**Data for this task:**
══════════════════════════════

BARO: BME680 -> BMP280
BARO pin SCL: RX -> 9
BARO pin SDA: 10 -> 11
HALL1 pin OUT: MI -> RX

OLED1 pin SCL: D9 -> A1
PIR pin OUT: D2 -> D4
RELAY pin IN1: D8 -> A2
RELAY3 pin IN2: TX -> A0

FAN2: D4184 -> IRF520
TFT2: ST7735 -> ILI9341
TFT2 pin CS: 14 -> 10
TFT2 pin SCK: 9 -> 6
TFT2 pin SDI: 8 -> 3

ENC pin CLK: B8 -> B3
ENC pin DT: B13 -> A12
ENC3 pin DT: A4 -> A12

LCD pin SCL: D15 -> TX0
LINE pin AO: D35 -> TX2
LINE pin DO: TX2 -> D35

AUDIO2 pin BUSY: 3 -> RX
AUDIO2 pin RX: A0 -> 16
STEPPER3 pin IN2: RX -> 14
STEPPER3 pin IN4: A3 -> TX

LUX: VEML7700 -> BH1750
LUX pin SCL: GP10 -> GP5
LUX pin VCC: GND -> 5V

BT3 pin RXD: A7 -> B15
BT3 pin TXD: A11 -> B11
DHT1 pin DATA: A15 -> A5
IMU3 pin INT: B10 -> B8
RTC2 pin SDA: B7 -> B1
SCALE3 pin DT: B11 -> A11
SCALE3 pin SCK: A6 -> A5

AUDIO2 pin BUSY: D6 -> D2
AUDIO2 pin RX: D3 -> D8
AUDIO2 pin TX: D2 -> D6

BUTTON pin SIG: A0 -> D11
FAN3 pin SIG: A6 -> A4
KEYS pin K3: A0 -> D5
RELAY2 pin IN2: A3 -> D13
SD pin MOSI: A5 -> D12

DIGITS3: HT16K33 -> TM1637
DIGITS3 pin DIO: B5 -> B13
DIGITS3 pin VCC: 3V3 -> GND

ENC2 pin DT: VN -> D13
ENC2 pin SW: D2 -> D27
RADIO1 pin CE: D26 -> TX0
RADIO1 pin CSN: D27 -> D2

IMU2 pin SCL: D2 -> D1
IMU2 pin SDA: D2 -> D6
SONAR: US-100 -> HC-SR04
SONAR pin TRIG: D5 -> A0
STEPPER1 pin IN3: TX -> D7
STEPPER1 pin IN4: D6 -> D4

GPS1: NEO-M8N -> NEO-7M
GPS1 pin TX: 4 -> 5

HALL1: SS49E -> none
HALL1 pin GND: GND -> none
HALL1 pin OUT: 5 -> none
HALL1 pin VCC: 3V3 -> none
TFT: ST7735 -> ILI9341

══════════════════════════════

**Description of the task:**
Each line from the one containing "TFT2: ST7735 -> ILI9341" down to the last line of the material above is to be transcribed exactly, with nothing else included.

**Written solution:**
TFT2: ST7735 -> ILI9341
TFT2 pin CS: 14 -> 10
TFT2 pin SCK: 9 -> 6
TFT2 pin SDI: 8 -> 3

ENC pin CLK: B8 -> B3
ENC pin DT: B13 -> A12
ENC3 pin DT: A4 -> A12

LCD pin SCL: D15 -> TX0
LINE pin AO: D35 -> TX2
LINE pin DO: TX2 -> D35

AUDIO2 pin BUSY: 3 -> RX
AUDIO2 pin RX: A0 -> 16
STEPPER3 pin IN2: RX -> 14
STEPPER3 pin IN4: A3 -> TX

LUX: VEML7700 -> BH1750
LUX pin SCL: GP10 -> GP5
LUX pin VCC: GND -> 5V

BT3 pin RXD: A7 -> B15
BT3 pin TXD: A11 -> B11
DHT1 pin DATA: A15 -> A5
IMU3 pin INT: B10 -> B8
RTC2 pin SDA: B7 -> B1
SCALE3 pin DT: B11 -> A11
SCALE3 pin SCK: A6 -> A5

AUDIO2 pin BUSY: D6 -> D2
AUDIO2 pin RX: D3 -> D8
AUDIO2 pin TX: D2 -> D6

BUTTON pin SIG: A0 -> D11
FAN3 pin SIG: A6 -> A4
KEYS pin K3: A0 -> D5
RELAY2 pin IN2: A3 -> D13
SD pin MOSI: A5 -> D12

DIGITS3: HT16K33 -> TM1637
DIGITS3 pin DIO: B5 -> B13
DIGITS3 pin VCC: 3V3 -> GND

ENC2 pin DT: VN -> D13
ENC2 pin SW: D2 -> D27
RADIO1 pin CE: D26 -> TX0
RADIO1 pin CSN: D27 -> D2

IMU2 pin SCL: D2 -> D1
IMU2 pin SDA: D2 -> D6
SONAR: US-100 -> HC-SR04
SONAR pin TRIG: D5 -> A0
STEPPER1 pin IN3: TX -> D7
STEPPER1 pin IN4: D6 -> D4

GPS1: NEO-M8N -> NEO-7M
GPS1 pin TX: 4 -> 5

HALL1: SS49E -> none
HALL1 pin GND: GND -> none
HALL1 pin OUT: 5 -> none
HALL1 pin VCC: 3V3 -> none
TFT: ST7735 -> ILI9341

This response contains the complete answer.